**TASK GOAL:** The records below are to be set down again exactly, with the pictures left out.

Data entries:
========================

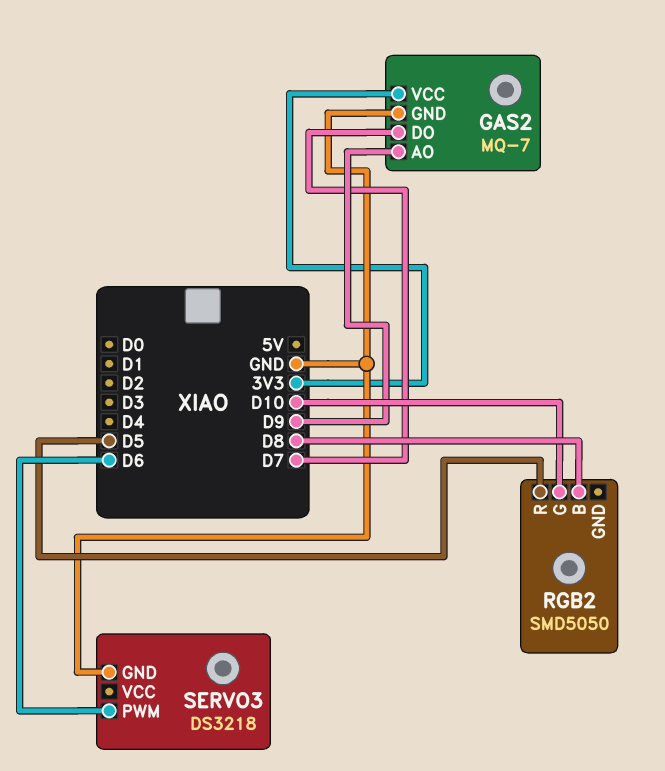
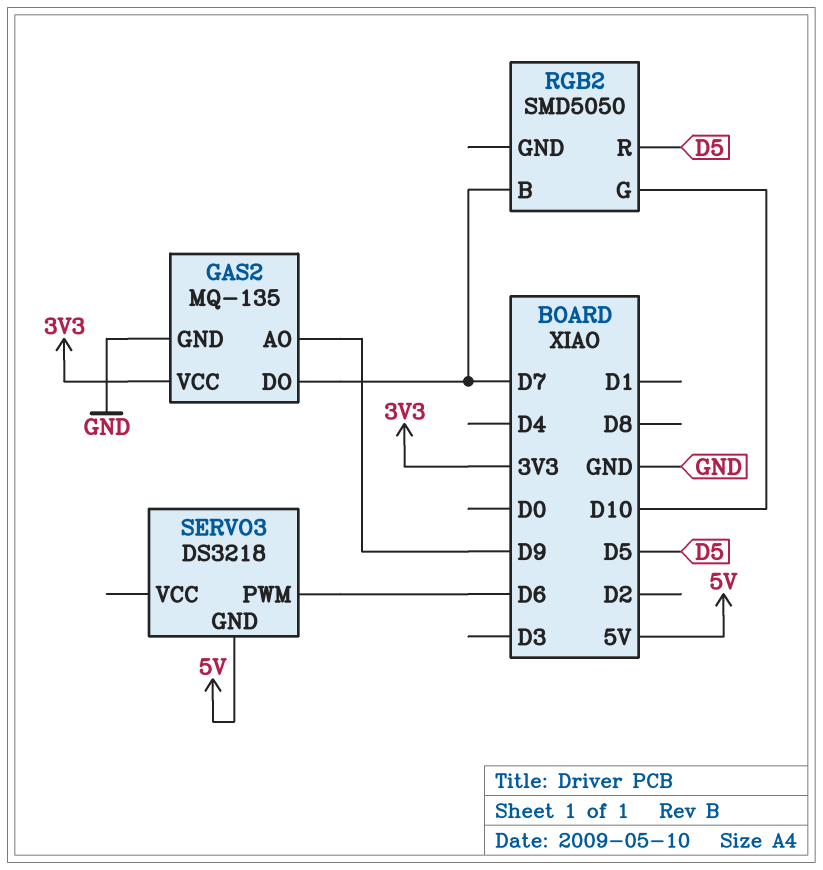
GAS2: MQ-7 -> MQ-135
RGB2 pin B: D8 -> D7
SERVO3 pin GND: GND -> 5V

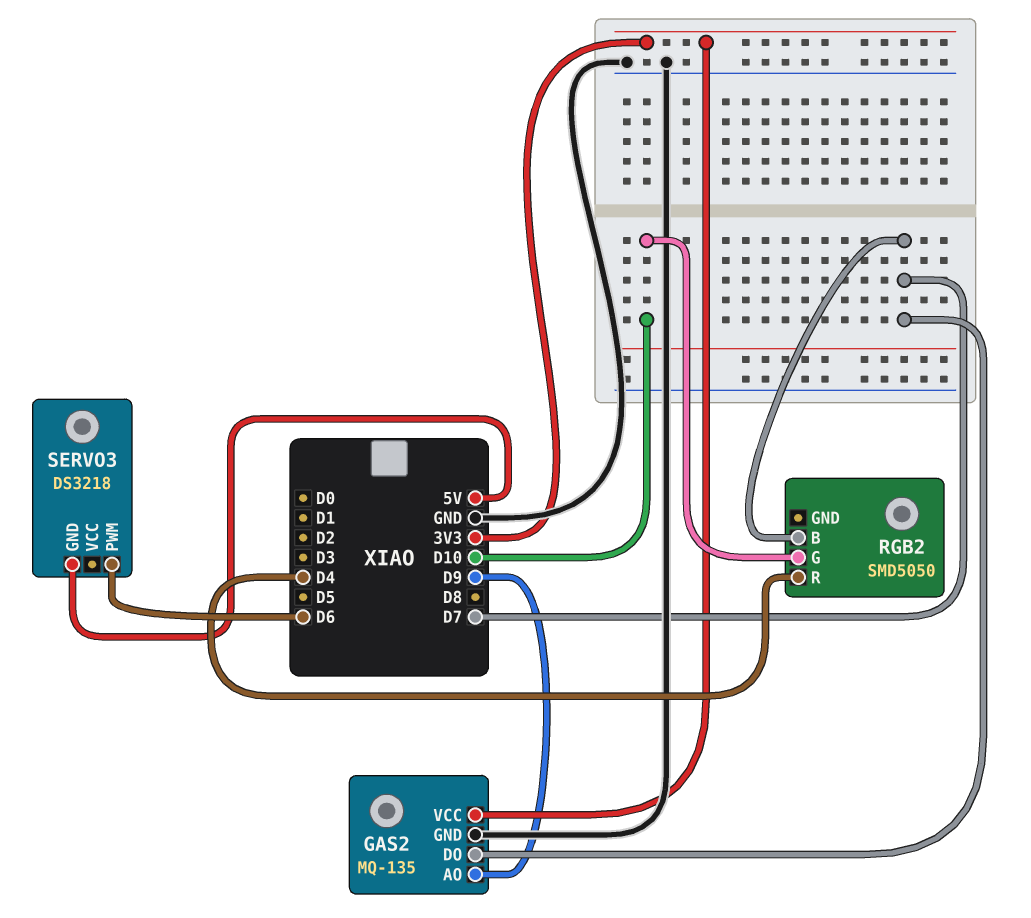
RGB2 pin R: D5 -> D4

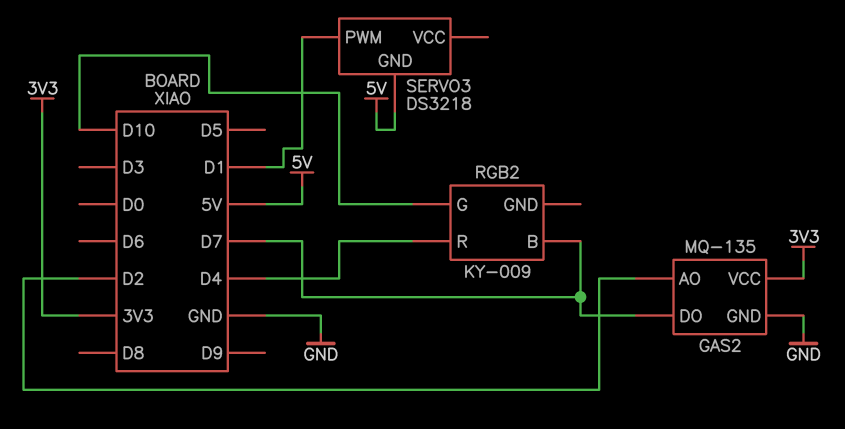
GAS2 pin AO: D9 -> D2
RGB2: SMD5050 -> KY-009
SERVO3 pin PWM: D6 -> D1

========================

**EXERCISE SOLUTION:**
GAS2: MQ-7 -> MQ-135
RGB2 pin B: D8 -> D7
SERVO3 pin GND: GND -> 5V

RGB2 pin R: D5 -> D4

GAS2 pin AO: D9 -> D2
RGB2: SMD5050 -> KY-009
SERVO3 pin PWM: D6 -> D1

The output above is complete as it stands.